**Written request:** Pick out every line of the entries below where "each" occurs, and copy those lines.

[Dataset items]
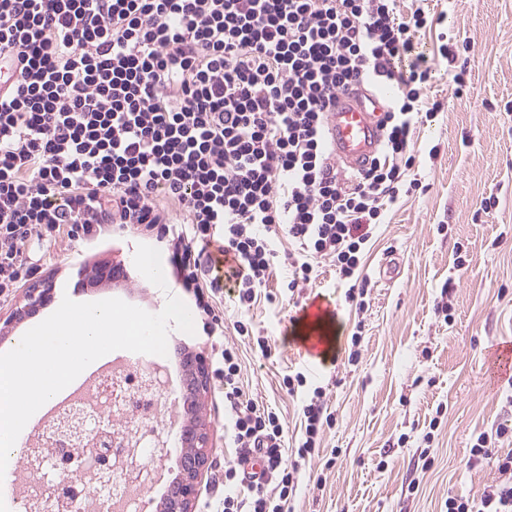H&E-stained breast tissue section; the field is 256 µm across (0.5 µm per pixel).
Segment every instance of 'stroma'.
I'll return each mask as SVG.
<instances>
[{
    "label": "stroma",
    "mask_w": 512,
    "mask_h": 512,
    "mask_svg": "<svg viewBox=\"0 0 512 512\" xmlns=\"http://www.w3.org/2000/svg\"><path fill=\"white\" fill-rule=\"evenodd\" d=\"M423 7L433 23L421 30L422 44L468 38L473 48L452 62L435 59L427 95L445 107L418 124L411 142L413 173L426 190L400 198L387 223L376 226L362 268L373 288L363 305L348 299V282L330 264L292 293L284 286L287 265L278 266L266 298L248 314L270 340L264 356L237 335L236 291L224 285V341L239 351L242 389L281 412L285 447L295 450L304 433L301 401L289 395L285 376L301 371L322 386L336 417L300 474L290 512H442L448 496L475 495L496 476L487 462L470 458L478 433L512 425L505 405L512 380L498 374L492 357L512 339V112L505 109L512 103V0H424ZM458 74L469 96H455ZM489 196L496 206L486 213ZM141 242L128 233L94 249L44 244L42 273L0 301V352L48 316L44 306L14 320L33 287L75 283L85 301L119 298L153 314L168 296H181L176 282L161 289L134 272ZM104 264L132 270L131 287L96 281ZM444 303L450 315L441 312ZM201 417L212 439L199 482L204 499L215 495L217 477L234 458L218 382ZM424 449L432 458L427 468ZM412 482L418 491H409Z\"/></svg>",
    "instance_id": "obj_1"
}]
</instances>
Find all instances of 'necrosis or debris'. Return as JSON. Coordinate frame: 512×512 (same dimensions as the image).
<instances>
[{"label": "necrosis or debris", "instance_id": "obj_1", "mask_svg": "<svg viewBox=\"0 0 512 512\" xmlns=\"http://www.w3.org/2000/svg\"><path fill=\"white\" fill-rule=\"evenodd\" d=\"M113 356L112 365L55 399L43 414L44 419H51L75 402L92 415L111 412L115 432L126 436L139 459L136 473L113 469L111 498L88 497L83 512H139L138 495L154 486L164 457L166 432L159 421L169 410L167 364L156 356L135 374L124 361L123 351H114Z\"/></svg>", "mask_w": 512, "mask_h": 512}]
</instances>
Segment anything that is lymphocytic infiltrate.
<instances>
[{"mask_svg":"<svg viewBox=\"0 0 512 512\" xmlns=\"http://www.w3.org/2000/svg\"><path fill=\"white\" fill-rule=\"evenodd\" d=\"M426 23L420 7L401 15L398 0H0V298L40 272L33 248L44 241L155 232L216 347L236 451L223 498L204 512H285L334 422L322 387L285 377L304 395L305 424L287 453L278 412L244 396L219 298L233 282L248 312L284 239L287 290L324 260L367 294L369 229L421 188L408 149L443 108L425 96ZM382 83L399 89L383 147L341 177L325 140L330 105ZM255 453L264 469L249 481L242 465ZM471 456L497 477L449 496L444 512H512V427L480 433Z\"/></svg>","mask_w":512,"mask_h":512,"instance_id":"f902f5d3","label":"lymphocytic infiltrate"}]
</instances>
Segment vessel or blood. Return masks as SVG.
I'll list each match as a JSON object with an SVG mask.
<instances>
[{
  "label": "vessel or blood",
  "mask_w": 512,
  "mask_h": 512,
  "mask_svg": "<svg viewBox=\"0 0 512 512\" xmlns=\"http://www.w3.org/2000/svg\"><path fill=\"white\" fill-rule=\"evenodd\" d=\"M384 97V91L369 92L361 88L337 94L328 114L327 134L333 157L341 168L357 170L378 151Z\"/></svg>",
  "instance_id": "1"
}]
</instances>
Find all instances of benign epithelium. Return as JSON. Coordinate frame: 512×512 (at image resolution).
<instances>
[{"mask_svg": "<svg viewBox=\"0 0 512 512\" xmlns=\"http://www.w3.org/2000/svg\"><path fill=\"white\" fill-rule=\"evenodd\" d=\"M53 298V288L37 289L30 296L24 311L33 312ZM184 386L181 400L189 411L199 410L210 388L208 363L201 353L188 352L183 358ZM65 447L91 452L98 456L101 471H112V415L88 418L84 409L73 407L39 427L36 437L25 443L27 461L40 474L43 490L32 501H25L28 512H40L45 504L58 497L61 488L76 482L79 470L56 456ZM210 434L201 420L180 428V448L176 455L179 469L176 489L167 495L159 512H195L199 480L208 464Z\"/></svg>", "mask_w": 512, "mask_h": 512, "instance_id": "1", "label": "benign epithelium"}]
</instances>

**Result of this exercise:**
I'll return each mask as SVG.
I'll list each match as a JSON object with an SVG mask.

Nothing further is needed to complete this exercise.